Exercise objective: Check every line of the data and copy the ones where "rosa" appears.

The records:
___
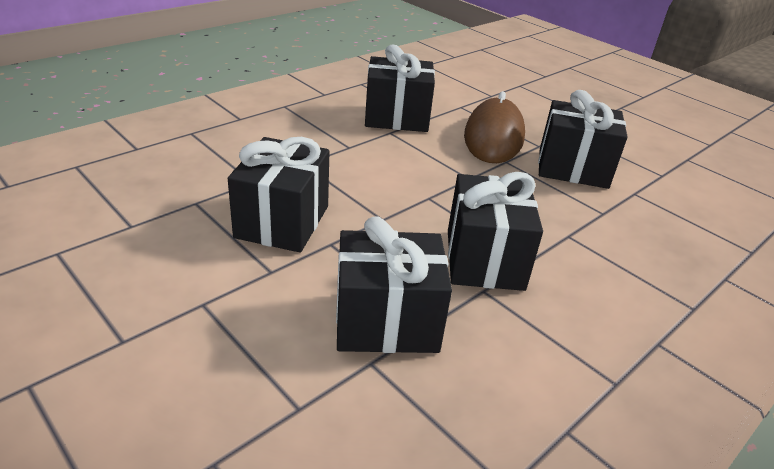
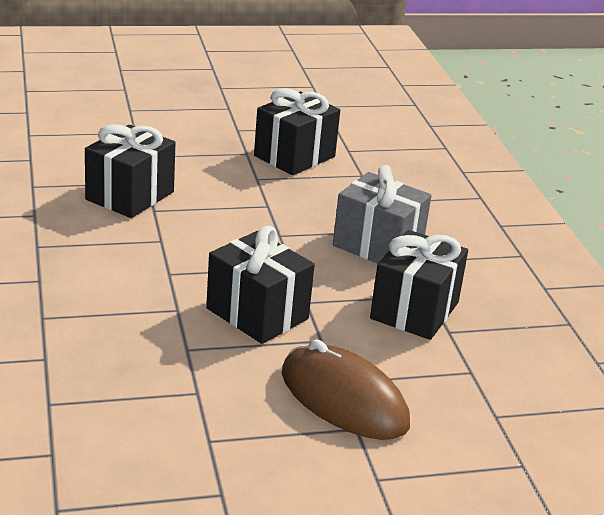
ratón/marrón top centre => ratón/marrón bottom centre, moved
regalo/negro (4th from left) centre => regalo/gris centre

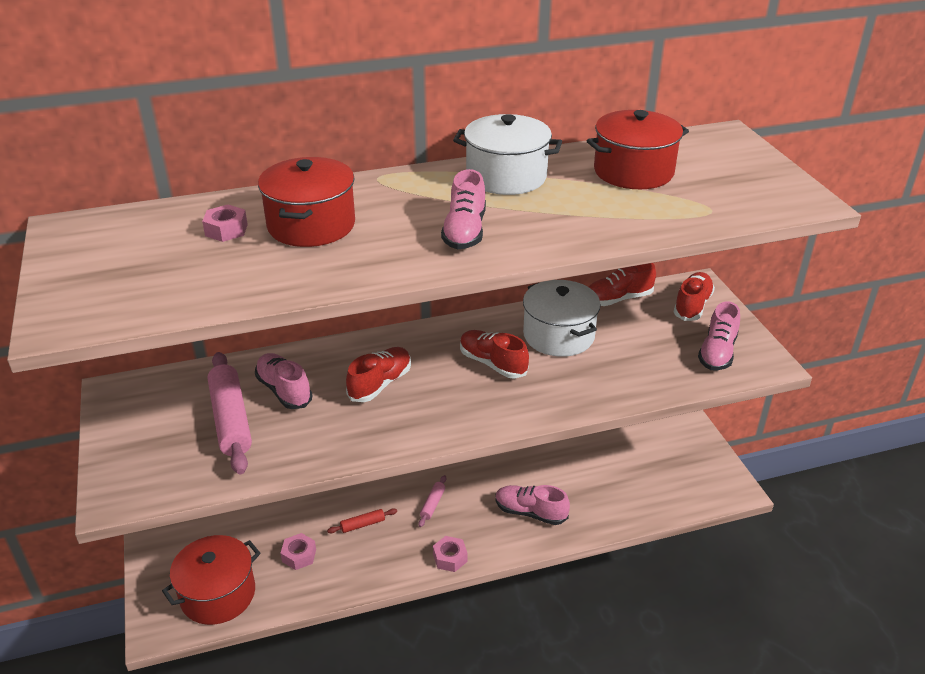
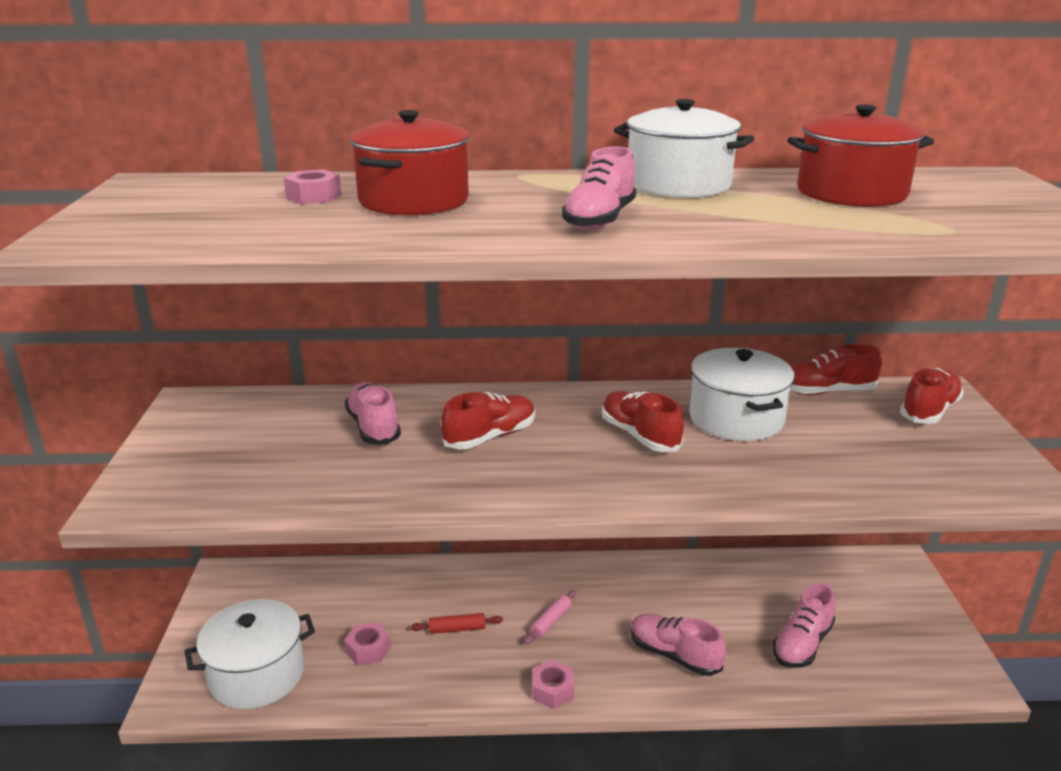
olla/rojo (1st from left) bottom left => olla/blanco (1st from left) bottom left
zapato/rosa (4th from left) middle right => zapato/rosa (4th from left) bottom right, moved
rodillo/rosa (1st from left) middle left => nothing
___
Answer area:
zapato/rosa (4th from left) middle right => zapato/rosa (4th from left) bottom right, moved
rodillo/rosa (1st from left) middle left => nothing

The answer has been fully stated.